(Data under study begins)
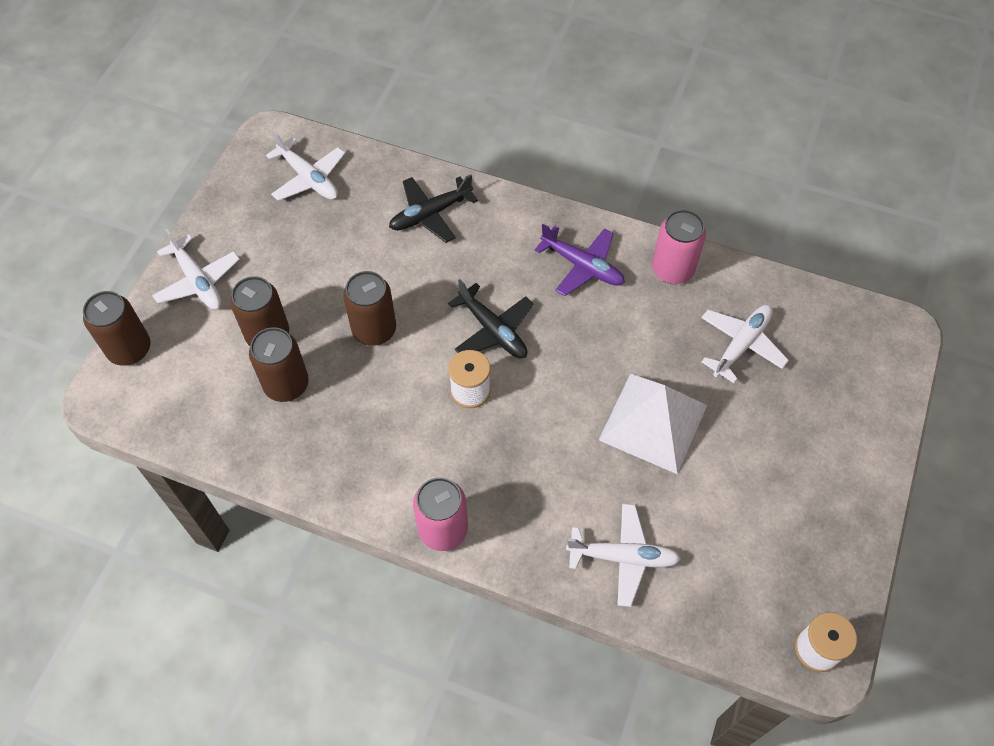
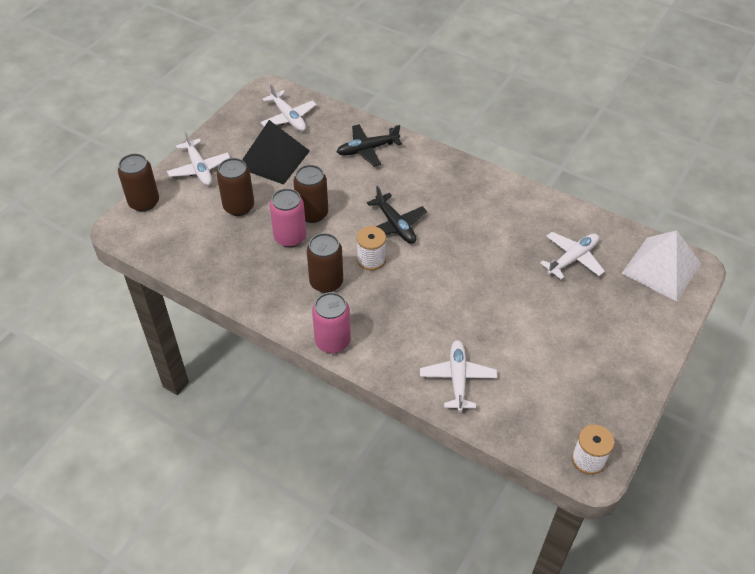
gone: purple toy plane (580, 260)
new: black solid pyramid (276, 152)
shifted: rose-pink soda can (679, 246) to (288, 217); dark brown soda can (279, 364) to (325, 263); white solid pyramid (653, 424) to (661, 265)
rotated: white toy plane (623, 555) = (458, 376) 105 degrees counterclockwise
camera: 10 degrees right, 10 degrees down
(Data under study ends)
_To do_
Write out, word for word, all lines from the line that holds "shifted: rose-pink soda" through the last line of the listing, with both end lines kept.

_Answer box_
shifted: rose-pink soda can (679, 246) to (288, 217); dark brown soda can (279, 364) to (325, 263); white solid pyramid (653, 424) to (661, 265)
rotated: white toy plane (623, 555) = (458, 376) 105 degrees counterclockwise
camera: 10 degrees right, 10 degrees down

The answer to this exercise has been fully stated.